(Beginning of DATASET EXCERPTS)

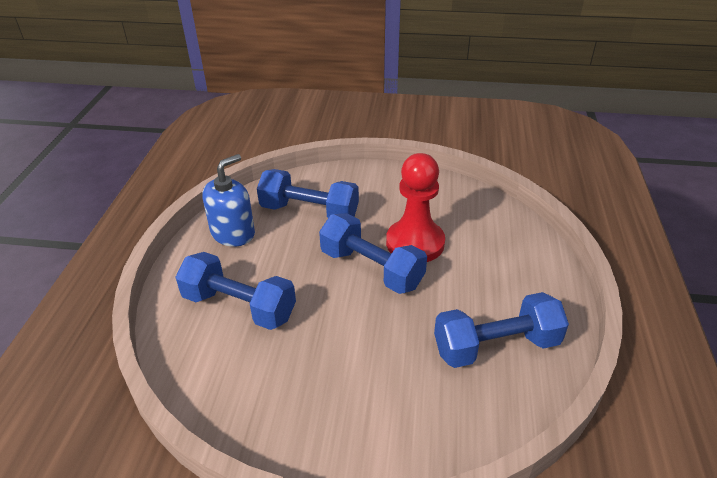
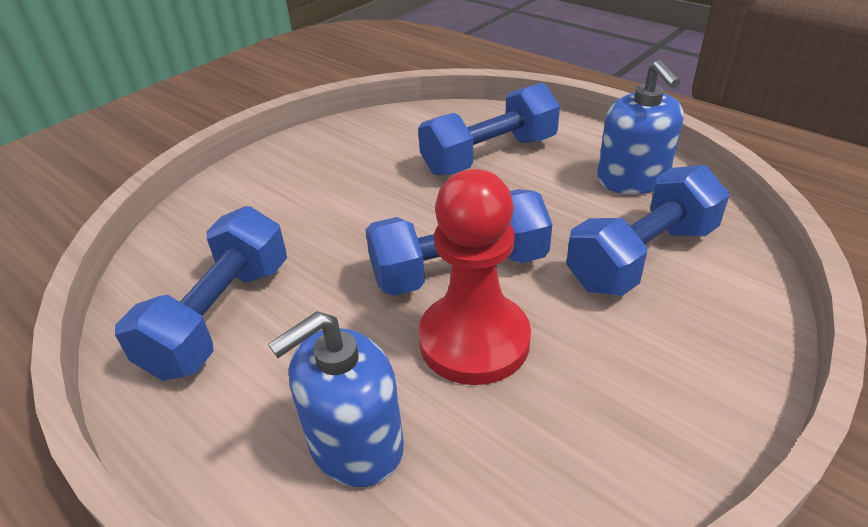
camera: 125 degrees right, 0 degrees up
(500, 252) = (355, 444): none -> blue soap dispenser

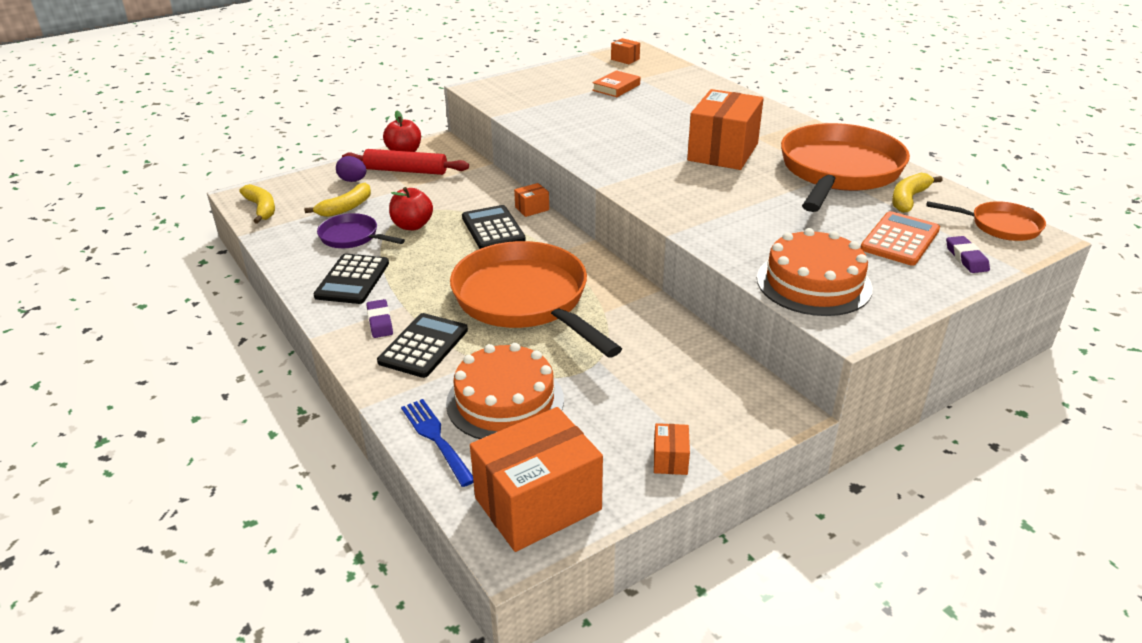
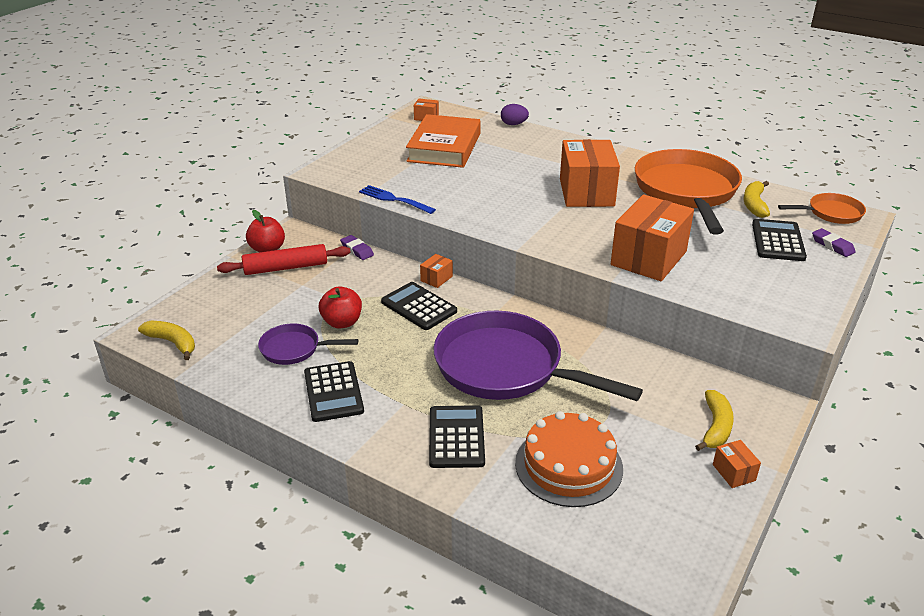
camera: 25 degrees left, 0 degrees up
(346, 208) = (260, 320): yellow banana -> yellow banana (715, 427)
(353, 180) = (242, 290): purple egg -> purple egg (513, 124)
(380, 322) = (397, 426): purple eraser -> purple eraser (357, 250)
(436, 438) = (542, 519): blue fork -> blue fork (394, 199)
(525, 300) = (506, 367): orange pan -> purple pan
(538, 504) = (671, 546): orange box -> orange box (648, 258)
(616, 87) = (444, 147): orange book -> orange book, size x2.04
(813, 283) = (753, 294): orange cake -> none
(900, 239) = (778, 241): orange calculator -> black calculator

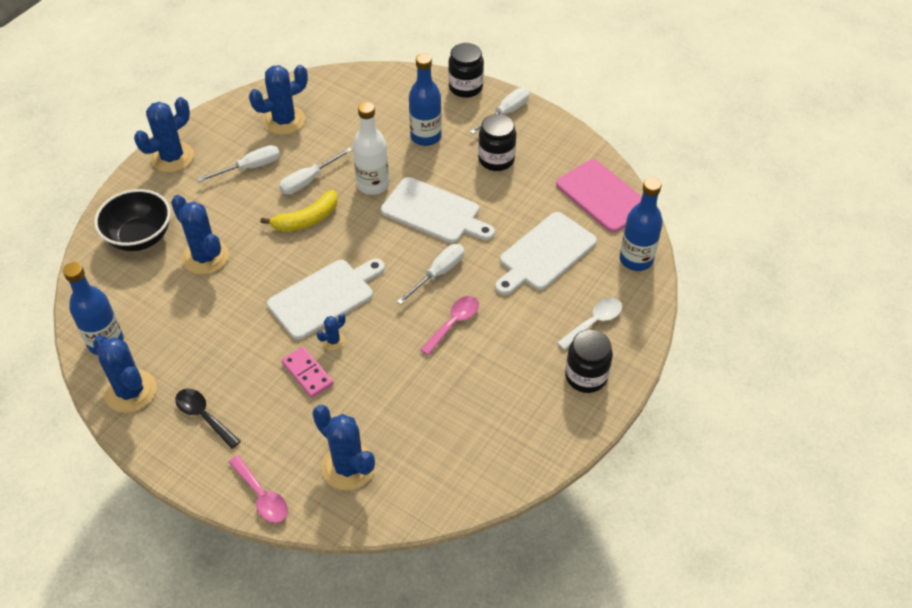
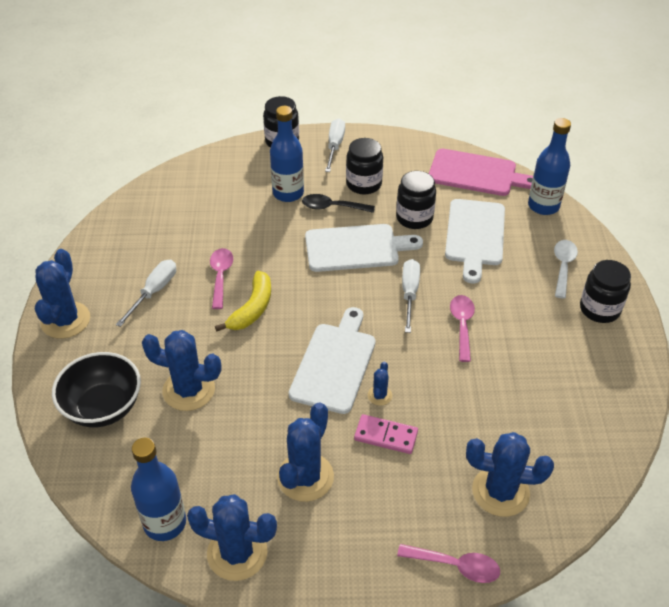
camera: 35 degrees left, 5 degrees down
(204, 416) = (331, 530): black spoon -> black spoon (332, 207)
(284, 121) = (147, 238): blue cactus -> blue cactus (305, 477)
(308, 180) = (221, 276): white screwdriver -> pink spoon
(373, 185) = (282, 252): white bottle -> none
(508, 211) = (414, 218): none -> black jar

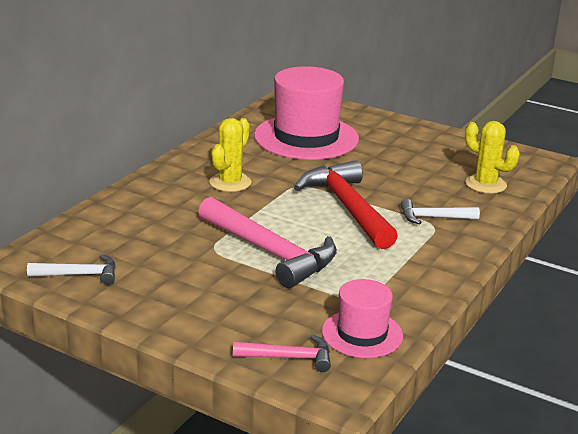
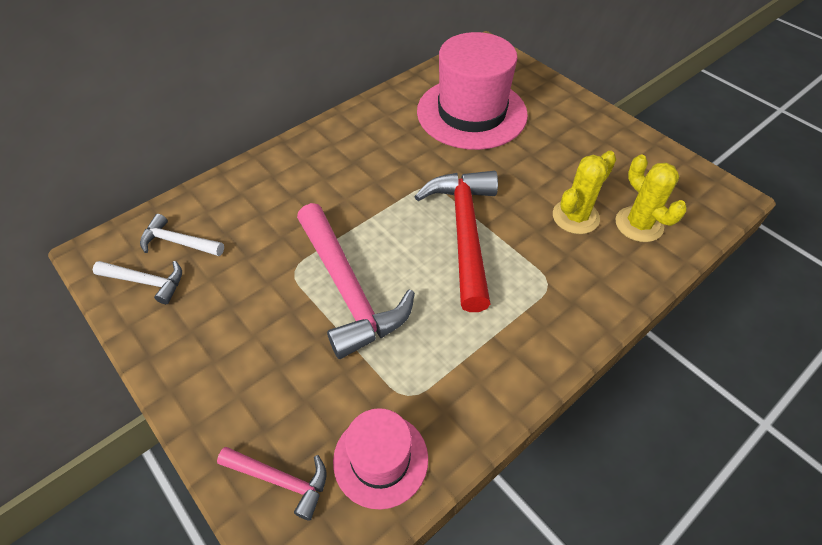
camera: 20 degrees right, 25 degrees up
(230, 183) = (361, 169): yellow cactus -> yellow cactus (575, 217)
(434, 218) = (553, 270): white hammer -> white hammer (178, 242)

(End of DATASET EXCERPTS)

▶ _TASK TO COMPLETE_
Copy the data word for word and omit every picture.

▶ _ANSWER_
camera: 125 degrees right, 0 degrees up
(500, 252) = (355, 444): none -> blue soap dispenser

camera: 25 degrees left, 0 degrees up
(346, 208) = (260, 320): yellow banana -> yellow banana (715, 427)
(353, 180) = (242, 290): purple egg -> purple egg (513, 124)
(380, 322) = (397, 426): purple eraser -> purple eraser (357, 250)
(436, 438) = (542, 519): blue fork -> blue fork (394, 199)
(525, 300) = (506, 367): orange pan -> purple pan
(538, 504) = (671, 546): orange box -> orange box (648, 258)
(616, 87) = (444, 147): orange book -> orange book, size x2.04
(813, 283) = (753, 294): orange cake -> none
(900, 239) = (778, 241): orange calculator -> black calculator

camera: 35 degrees left, 5 degrees down
(204, 416) = (331, 530): black spoon -> black spoon (332, 207)
(284, 121) = (147, 238): blue cactus -> blue cactus (305, 477)
(308, 180) = (221, 276): white screwdriver -> pink spoon
(373, 185) = (282, 252): white bottle -> none
(508, 211) = (414, 218): none -> black jar

camera: 20 degrees right, 25 degrees up
(230, 183) = (361, 169): yellow cactus -> yellow cactus (575, 217)
(434, 218) = (553, 270): white hammer -> white hammer (178, 242)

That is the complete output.